**Assignment:**
Reproduce exactly the lines below, from the first one through the line containing "Someone carried the yellow_goblet", and omit any pictures.

◆ ◆ ◆ ◆ ◆ ◆ ◆

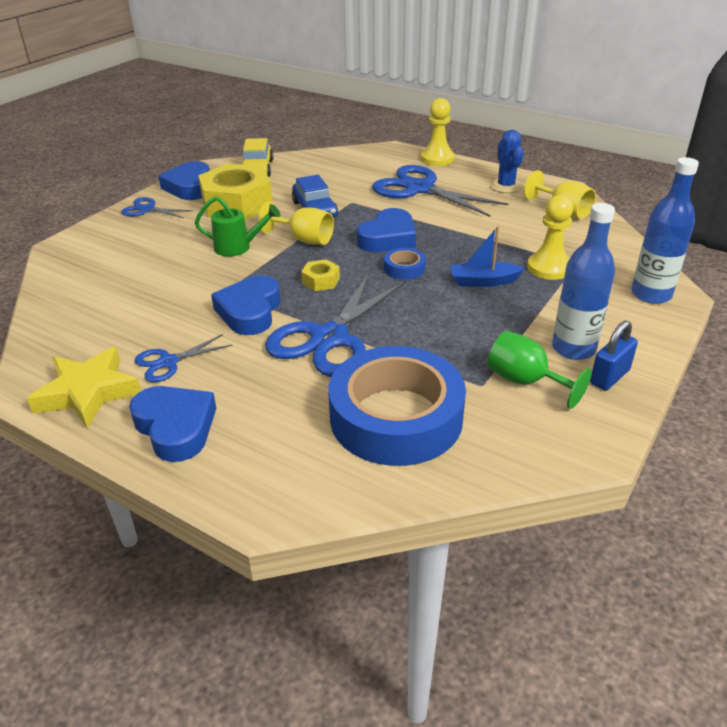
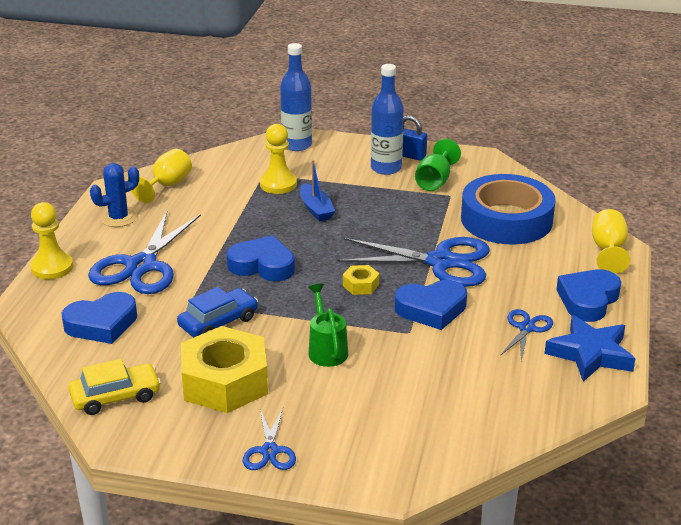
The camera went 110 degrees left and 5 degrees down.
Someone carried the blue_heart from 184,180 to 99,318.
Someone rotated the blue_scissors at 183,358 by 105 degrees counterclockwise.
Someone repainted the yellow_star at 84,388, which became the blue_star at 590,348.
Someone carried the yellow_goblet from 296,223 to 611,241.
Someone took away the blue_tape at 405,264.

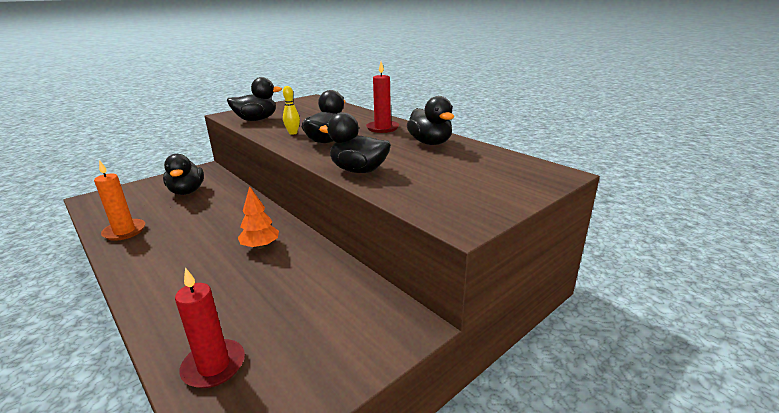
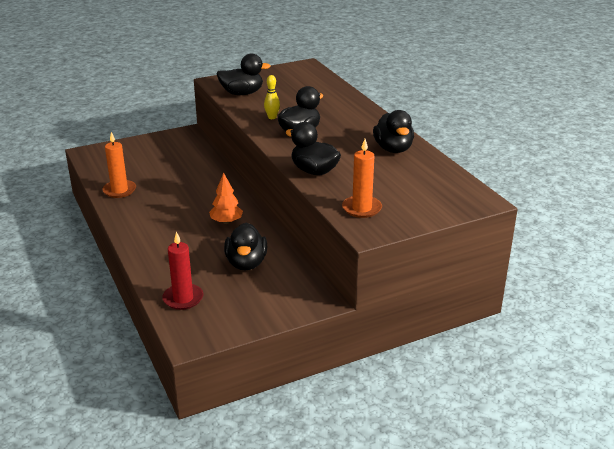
The camera went 15 degrees right and 5 degrees up.
Someone carried the black_duck from 183,174 to 245,246.
Someone put down the orange_candle at 362,178.
Someone took away the red_candle at 382,97.

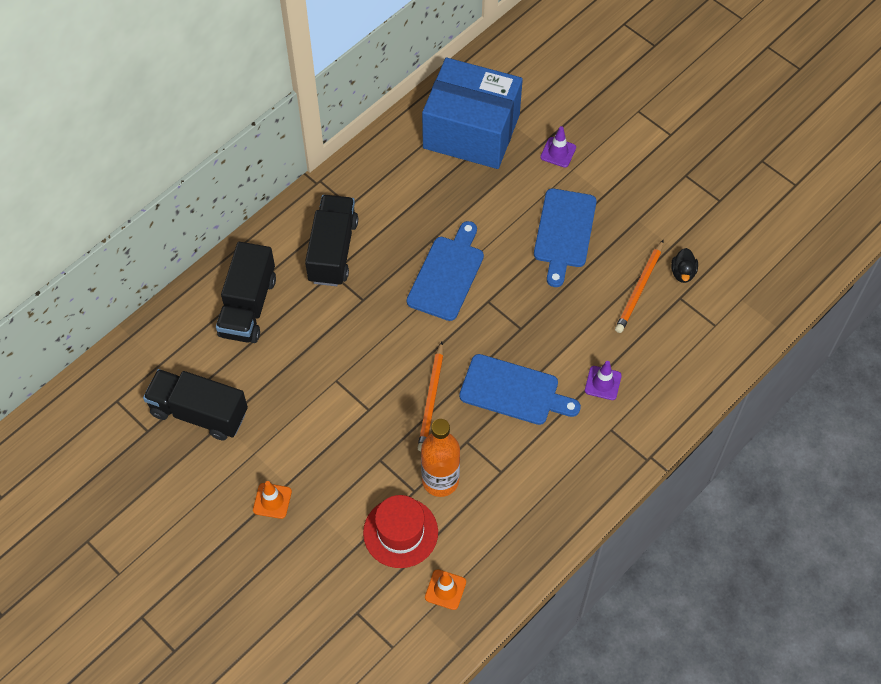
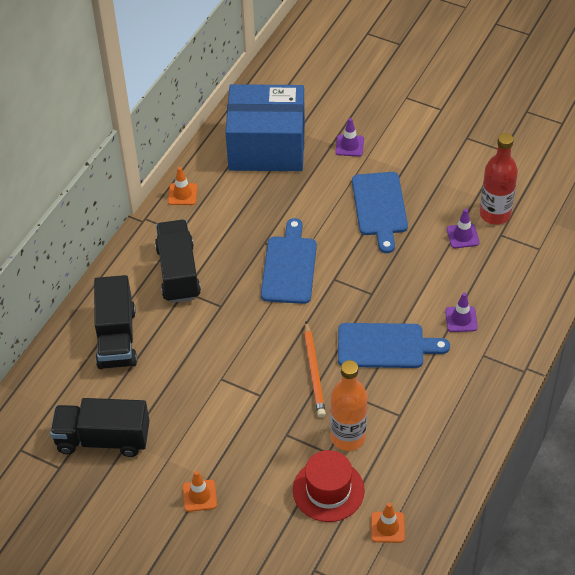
The camera went 15 degrees left and 10 degrees down.
Someone put down the orange_traffic_cone at 182,186.
Someone swapped the orange_pencil at 639,286 for the purple_traffic_cone at 463,228.
Someone swapped the black_duck at 684,265 for the red_bottle at 499,179.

◆ ◆ ◆ ◆ ◆ ◆ ◆

**Written response:**
The camera went 110 degrees left and 5 degrees down.
Someone carried the blue_heart from 184,180 to 99,318.
Someone rotated the blue_scissors at 183,358 by 105 degrees counterclockwise.
Someone repainted the yellow_star at 84,388, which became the blue_star at 590,348.
Someone carried the yellow_goblet from 296,223 to 611,241.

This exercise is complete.